[EXERCICE PROPOSÉ]
Recopie toutes les lignes ci-dessous en mettant « potted plant » à la place de « houseplant ». Le reste ne doit pas changer.

[DONNÉES DE L'EXERCICE]
■ ■ ■ ■ ■ ■ ■
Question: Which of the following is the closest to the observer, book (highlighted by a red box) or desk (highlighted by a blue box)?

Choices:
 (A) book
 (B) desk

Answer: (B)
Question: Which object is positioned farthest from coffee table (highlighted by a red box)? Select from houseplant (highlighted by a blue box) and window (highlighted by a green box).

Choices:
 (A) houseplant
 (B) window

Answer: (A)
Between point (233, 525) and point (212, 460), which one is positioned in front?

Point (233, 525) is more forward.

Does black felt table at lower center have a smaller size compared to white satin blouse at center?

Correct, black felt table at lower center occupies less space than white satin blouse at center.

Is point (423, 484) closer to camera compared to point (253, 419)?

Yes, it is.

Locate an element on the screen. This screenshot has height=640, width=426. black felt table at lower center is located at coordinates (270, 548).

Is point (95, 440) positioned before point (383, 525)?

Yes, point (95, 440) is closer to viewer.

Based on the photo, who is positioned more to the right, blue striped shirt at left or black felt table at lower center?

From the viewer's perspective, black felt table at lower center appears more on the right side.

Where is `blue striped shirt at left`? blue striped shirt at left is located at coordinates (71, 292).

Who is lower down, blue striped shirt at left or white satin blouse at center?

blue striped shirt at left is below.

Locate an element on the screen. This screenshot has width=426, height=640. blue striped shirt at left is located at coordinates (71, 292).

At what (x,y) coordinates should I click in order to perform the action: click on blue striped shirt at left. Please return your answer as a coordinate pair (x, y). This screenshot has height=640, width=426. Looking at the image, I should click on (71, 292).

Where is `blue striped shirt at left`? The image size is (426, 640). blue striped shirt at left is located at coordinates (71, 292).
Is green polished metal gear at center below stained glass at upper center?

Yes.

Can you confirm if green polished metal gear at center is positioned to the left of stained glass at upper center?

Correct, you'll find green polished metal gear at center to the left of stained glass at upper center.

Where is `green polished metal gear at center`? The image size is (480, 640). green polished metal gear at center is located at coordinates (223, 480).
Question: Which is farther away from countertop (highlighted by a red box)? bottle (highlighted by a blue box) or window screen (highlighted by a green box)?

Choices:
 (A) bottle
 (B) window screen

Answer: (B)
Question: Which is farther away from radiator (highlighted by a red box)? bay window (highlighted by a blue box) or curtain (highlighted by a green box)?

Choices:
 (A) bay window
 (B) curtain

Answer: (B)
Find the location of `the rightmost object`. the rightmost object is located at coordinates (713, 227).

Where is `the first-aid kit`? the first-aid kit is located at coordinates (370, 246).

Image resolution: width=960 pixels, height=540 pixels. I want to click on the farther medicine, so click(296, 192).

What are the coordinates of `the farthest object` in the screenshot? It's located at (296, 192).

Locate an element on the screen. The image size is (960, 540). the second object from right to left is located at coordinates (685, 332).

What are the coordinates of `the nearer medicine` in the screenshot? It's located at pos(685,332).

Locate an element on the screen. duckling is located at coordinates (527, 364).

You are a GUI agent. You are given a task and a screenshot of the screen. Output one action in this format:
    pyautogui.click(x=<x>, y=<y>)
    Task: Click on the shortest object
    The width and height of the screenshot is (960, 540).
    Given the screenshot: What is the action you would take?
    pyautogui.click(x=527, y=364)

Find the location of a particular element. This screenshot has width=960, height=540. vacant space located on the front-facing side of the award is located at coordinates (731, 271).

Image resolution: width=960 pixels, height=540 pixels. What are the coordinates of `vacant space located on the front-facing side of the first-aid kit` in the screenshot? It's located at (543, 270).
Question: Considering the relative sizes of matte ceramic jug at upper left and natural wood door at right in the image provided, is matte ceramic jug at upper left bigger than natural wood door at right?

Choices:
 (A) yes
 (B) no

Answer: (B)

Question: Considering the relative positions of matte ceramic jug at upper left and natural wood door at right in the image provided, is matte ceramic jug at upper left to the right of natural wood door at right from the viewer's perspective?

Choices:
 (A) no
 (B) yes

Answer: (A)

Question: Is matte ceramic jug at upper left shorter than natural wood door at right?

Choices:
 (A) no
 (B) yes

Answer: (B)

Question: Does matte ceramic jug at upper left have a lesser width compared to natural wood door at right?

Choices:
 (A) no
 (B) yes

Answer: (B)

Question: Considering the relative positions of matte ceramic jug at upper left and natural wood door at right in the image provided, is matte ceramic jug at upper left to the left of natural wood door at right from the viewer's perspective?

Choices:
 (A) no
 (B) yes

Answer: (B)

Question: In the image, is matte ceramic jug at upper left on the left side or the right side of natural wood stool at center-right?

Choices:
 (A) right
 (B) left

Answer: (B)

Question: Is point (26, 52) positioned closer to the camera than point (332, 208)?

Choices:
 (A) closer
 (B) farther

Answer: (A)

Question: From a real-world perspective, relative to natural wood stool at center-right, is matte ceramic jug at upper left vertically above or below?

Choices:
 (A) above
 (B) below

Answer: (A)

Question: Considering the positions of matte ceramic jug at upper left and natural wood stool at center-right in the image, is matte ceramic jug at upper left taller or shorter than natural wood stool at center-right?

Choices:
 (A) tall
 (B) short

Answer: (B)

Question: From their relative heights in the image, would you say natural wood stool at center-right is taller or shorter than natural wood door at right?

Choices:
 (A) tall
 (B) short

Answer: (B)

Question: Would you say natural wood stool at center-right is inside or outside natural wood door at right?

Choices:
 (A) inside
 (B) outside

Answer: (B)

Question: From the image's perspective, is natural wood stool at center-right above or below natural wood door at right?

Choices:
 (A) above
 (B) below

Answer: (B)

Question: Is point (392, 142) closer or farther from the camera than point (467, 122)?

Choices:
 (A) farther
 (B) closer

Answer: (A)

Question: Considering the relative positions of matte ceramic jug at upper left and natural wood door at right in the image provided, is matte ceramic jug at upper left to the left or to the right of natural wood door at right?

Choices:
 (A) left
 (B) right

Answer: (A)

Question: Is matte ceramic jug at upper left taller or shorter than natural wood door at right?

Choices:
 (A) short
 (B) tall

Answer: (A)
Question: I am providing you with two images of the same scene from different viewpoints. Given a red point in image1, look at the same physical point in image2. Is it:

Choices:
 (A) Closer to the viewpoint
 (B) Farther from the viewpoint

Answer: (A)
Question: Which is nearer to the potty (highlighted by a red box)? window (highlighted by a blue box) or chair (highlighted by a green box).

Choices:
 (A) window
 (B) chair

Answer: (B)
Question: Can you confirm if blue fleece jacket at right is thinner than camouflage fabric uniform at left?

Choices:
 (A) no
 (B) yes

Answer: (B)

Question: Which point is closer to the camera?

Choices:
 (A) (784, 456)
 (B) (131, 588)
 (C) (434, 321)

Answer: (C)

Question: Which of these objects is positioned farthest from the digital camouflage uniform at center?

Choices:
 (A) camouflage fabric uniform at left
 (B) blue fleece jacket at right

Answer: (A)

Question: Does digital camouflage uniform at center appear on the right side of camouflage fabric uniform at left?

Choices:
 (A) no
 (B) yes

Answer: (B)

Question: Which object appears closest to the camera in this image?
■ ■ ■ ■ ■ ■ ■
[RÉPONSE ATTENDUE]
Question: Which of the following is the closest to the observer, book (highlighted by a red box) or desk (highlighted by a blue box)?

Choices:
 (A) book
 (B) desk

Answer: (B)
Question: Which object is positioned farthest from coffee table (highlighted by a red box)? Select from potted plant (highlighted by a blue box) and window (highlighted by a green box).

Choices:
 (A) potted plant
 (B) window

Answer: (A)
Between point (233, 525) and point (212, 460), which one is positioned in front?

Point (233, 525) is more forward.

Does black felt table at lower center have a smaller size compared to white satin blouse at center?

Correct, black felt table at lower center occupies less space than white satin blouse at center.

Is point (423, 484) closer to camera compared to point (253, 419)?

Yes, it is.

Locate an element on the screen. This screenshot has height=640, width=426. black felt table at lower center is located at coordinates (270, 548).

Is point (95, 440) positioned before point (383, 525)?

Yes, point (95, 440) is closer to viewer.

Based on the photo, who is positioned more to the right, blue striped shirt at left or black felt table at lower center?

From the viewer's perspective, black felt table at lower center appears more on the right side.

Where is `blue striped shirt at left`? blue striped shirt at left is located at coordinates (71, 292).

Who is lower down, blue striped shirt at left or white satin blouse at center?

blue striped shirt at left is below.

Locate an element on the screen. This screenshot has width=426, height=640. blue striped shirt at left is located at coordinates (71, 292).

At what (x,y) coordinates should I click in order to perform the action: click on blue striped shirt at left. Please return your answer as a coordinate pair (x, y). This screenshot has height=640, width=426. Looking at the image, I should click on (71, 292).

Where is `blue striped shirt at left`? The image size is (426, 640). blue striped shirt at left is located at coordinates (71, 292).
Is green polished metal gear at center below stained glass at upper center?

Yes.

Can you confirm if green polished metal gear at center is positioned to the left of stained glass at upper center?

Correct, you'll find green polished metal gear at center to the left of stained glass at upper center.

Where is `green polished metal gear at center`? The image size is (480, 640). green polished metal gear at center is located at coordinates (223, 480).
Question: Which is farther away from countertop (highlighted by a red box)? bottle (highlighted by a blue box) or window screen (highlighted by a green box)?

Choices:
 (A) bottle
 (B) window screen

Answer: (B)
Question: Which is farther away from radiator (highlighted by a red box)? bay window (highlighted by a blue box) or curtain (highlighted by a green box)?

Choices:
 (A) bay window
 (B) curtain

Answer: (B)
Find the location of `the rightmost object`. the rightmost object is located at coordinates (713, 227).

Where is `the first-aid kit`? the first-aid kit is located at coordinates (370, 246).

Image resolution: width=960 pixels, height=540 pixels. I want to click on the farther medicine, so click(296, 192).

What are the coordinates of `the farthest object` in the screenshot? It's located at (296, 192).

Locate an element on the screen. The image size is (960, 540). the second object from right to left is located at coordinates (685, 332).

What are the coordinates of `the nearer medicine` in the screenshot? It's located at pos(685,332).

Locate an element on the screen. duckling is located at coordinates (527, 364).

You are a GUI agent. You are given a task and a screenshot of the screen. Output one action in this format:
    pyautogui.click(x=<x>, y=<y>)
    Task: Click on the shortest object
    The width and height of the screenshot is (960, 540).
    Given the screenshot: What is the action you would take?
    pyautogui.click(x=527, y=364)

Find the location of a particular element. This screenshot has width=960, height=540. vacant space located on the front-facing side of the award is located at coordinates (731, 271).

Image resolution: width=960 pixels, height=540 pixels. What are the coordinates of `vacant space located on the front-facing side of the first-aid kit` in the screenshot? It's located at (543, 270).
Question: Considering the relative sizes of matte ceramic jug at upper left and natural wood door at right in the image provided, is matte ceramic jug at upper left bigger than natural wood door at right?

Choices:
 (A) yes
 (B) no

Answer: (B)

Question: Considering the relative positions of matte ceramic jug at upper left and natural wood door at right in the image provided, is matte ceramic jug at upper left to the right of natural wood door at right from the viewer's perspective?

Choices:
 (A) no
 (B) yes

Answer: (A)

Question: Is matte ceramic jug at upper left shorter than natural wood door at right?

Choices:
 (A) no
 (B) yes

Answer: (B)

Question: Does matte ceramic jug at upper left have a lesser width compared to natural wood door at right?

Choices:
 (A) no
 (B) yes

Answer: (B)

Question: Considering the relative positions of matte ceramic jug at upper left and natural wood door at right in the image provided, is matte ceramic jug at upper left to the left of natural wood door at right from the viewer's perspective?

Choices:
 (A) no
 (B) yes

Answer: (B)

Question: In the image, is matte ceramic jug at upper left on the left side or the right side of natural wood stool at center-right?

Choices:
 (A) right
 (B) left

Answer: (B)

Question: Is point (26, 52) positioned closer to the camera than point (332, 208)?

Choices:
 (A) closer
 (B) farther

Answer: (A)

Question: From a real-world perspective, relative to natural wood stool at center-right, is matte ceramic jug at upper left vertically above or below?

Choices:
 (A) above
 (B) below

Answer: (A)

Question: Considering the positions of matte ceramic jug at upper left and natural wood stool at center-right in the image, is matte ceramic jug at upper left taller or shorter than natural wood stool at center-right?

Choices:
 (A) tall
 (B) short

Answer: (B)

Question: From their relative heights in the image, would you say natural wood stool at center-right is taller or shorter than natural wood door at right?

Choices:
 (A) tall
 (B) short

Answer: (B)

Question: Would you say natural wood stool at center-right is inside or outside natural wood door at right?

Choices:
 (A) inside
 (B) outside

Answer: (B)

Question: From the image's perspective, is natural wood stool at center-right above or below natural wood door at right?

Choices:
 (A) above
 (B) below

Answer: (B)

Question: Is point (392, 142) closer or farther from the camera than point (467, 122)?

Choices:
 (A) farther
 (B) closer

Answer: (A)

Question: Considering the relative positions of matte ceramic jug at upper left and natural wood door at right in the image provided, is matte ceramic jug at upper left to the left or to the right of natural wood door at right?

Choices:
 (A) left
 (B) right

Answer: (A)

Question: Is matte ceramic jug at upper left taller or shorter than natural wood door at right?

Choices:
 (A) short
 (B) tall

Answer: (A)
Question: I am providing you with two images of the same scene from different viewpoints. Given a red point in image1, look at the same physical point in image2. Is it:

Choices:
 (A) Closer to the viewpoint
 (B) Farther from the viewpoint

Answer: (A)
Question: Which is nearer to the potty (highlighted by a red box)? window (highlighted by a blue box) or chair (highlighted by a green box).

Choices:
 (A) window
 (B) chair

Answer: (B)
Question: Can you confirm if blue fleece jacket at right is thinner than camouflage fabric uniform at left?

Choices:
 (A) no
 (B) yes

Answer: (B)

Question: Which point is closer to the camera?

Choices:
 (A) (784, 456)
 (B) (131, 588)
 (C) (434, 321)

Answer: (C)

Question: Which of these objects is positioned farthest from the digital camouflage uniform at center?

Choices:
 (A) camouflage fabric uniform at left
 (B) blue fleece jacket at right

Answer: (A)

Question: Does digital camouflage uniform at center appear on the right side of camouflage fabric uniform at left?

Choices:
 (A) no
 (B) yes

Answer: (B)

Question: Which object appears closest to the camera in this image?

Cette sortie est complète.